» **Exercise directions**:
Write out the data below in full, unchanged, minus the images.

» **Records to use**:
□ □ □ □ □

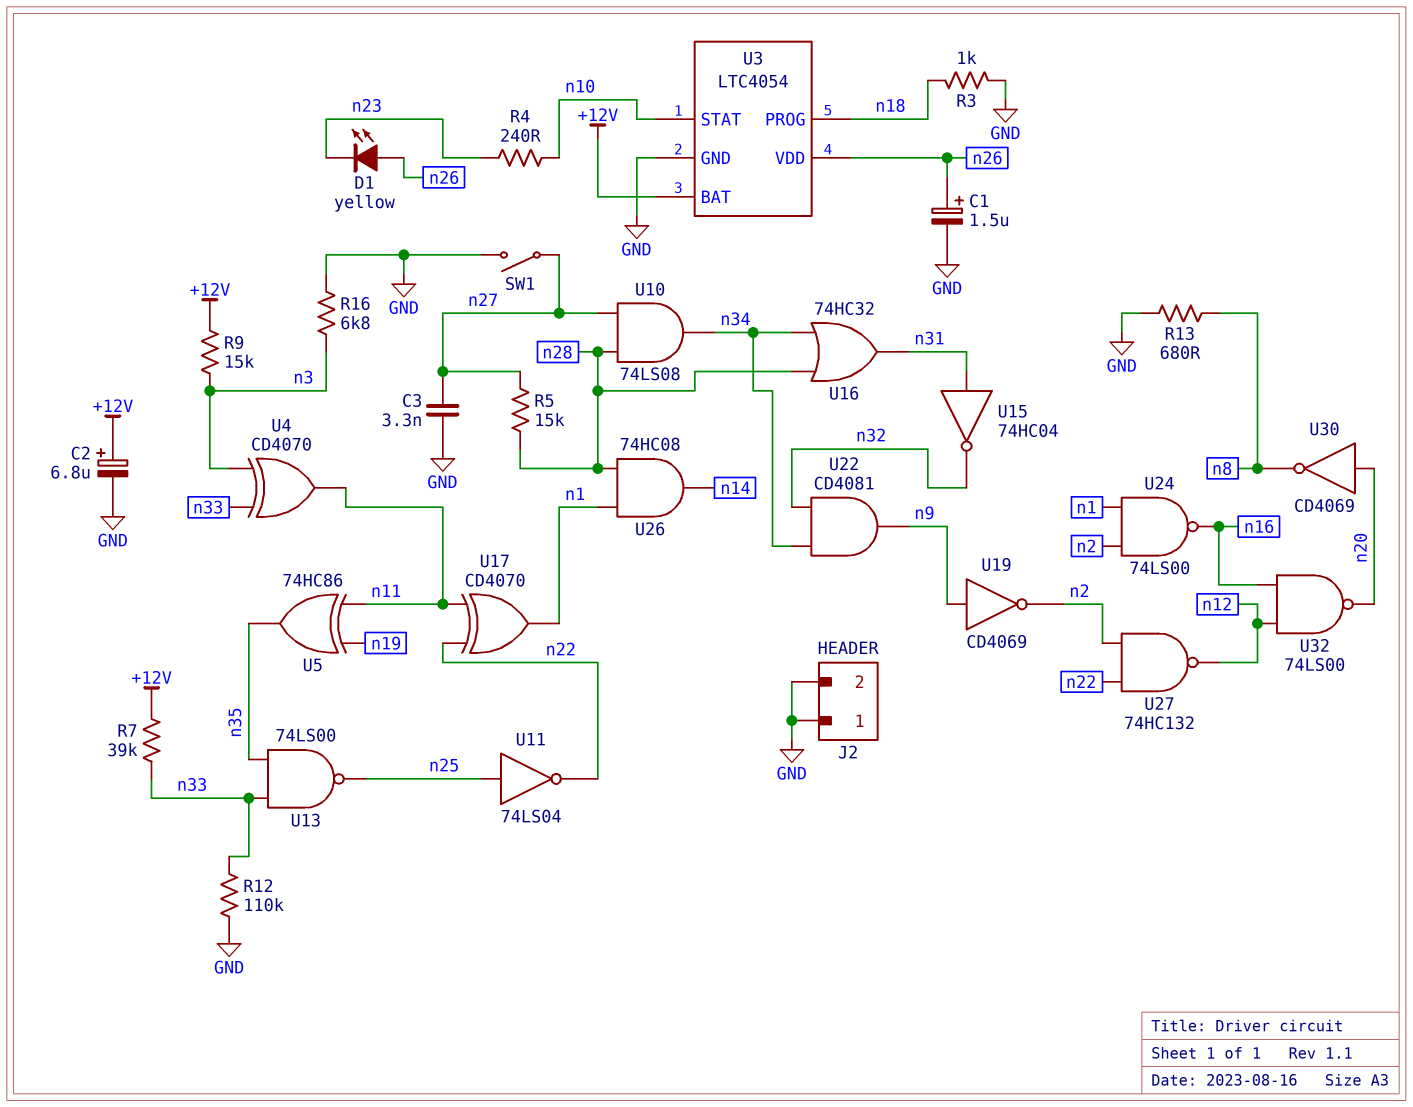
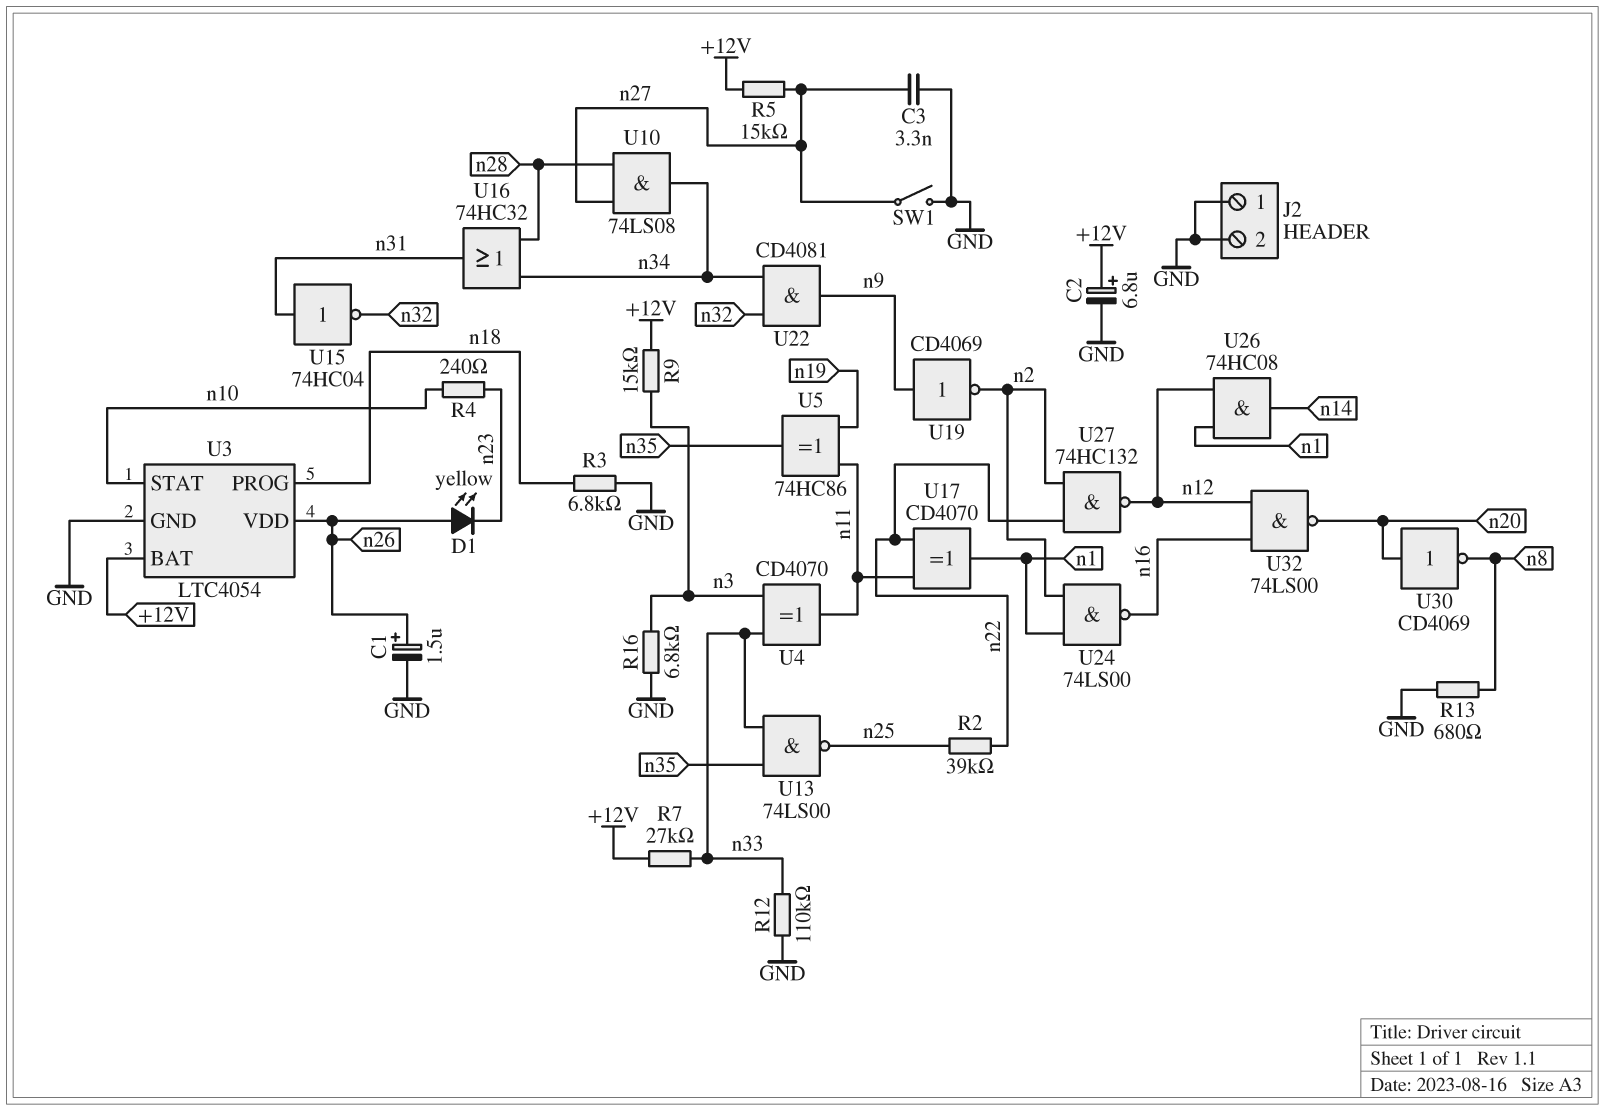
R2: none -> 39k (n22, n25)
R3: 1k (GND, n18) -> 6.8k (GND, n18)
R5: 15k (n27, n28) -> 15k (+12V, n27)
R7: 39k (+12V, n33) -> 27k (+12V, n33)
U11: NOT 74LS04 (in n25, out n22) -> none
U26: AND 74HC08 (in n1, in n28, out n14) -> AND 74HC08 (in n1, in n12, out n14)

□ □ □ □ □

» **Solution for this problem**:
R2: none -> 39k (n22, n25)
R3: 1k (GND, n18) -> 6.8k (GND, n18)
R5: 15k (n27, n28) -> 15k (+12V, n27)
R7: 39k (+12V, n33) -> 27k (+12V, n33)
U11: NOT 74LS04 (in n25, out n22) -> none
U26: AND 74HC08 (in n1, in n28, out n14) -> AND 74HC08 (in n1, in n12, out n14)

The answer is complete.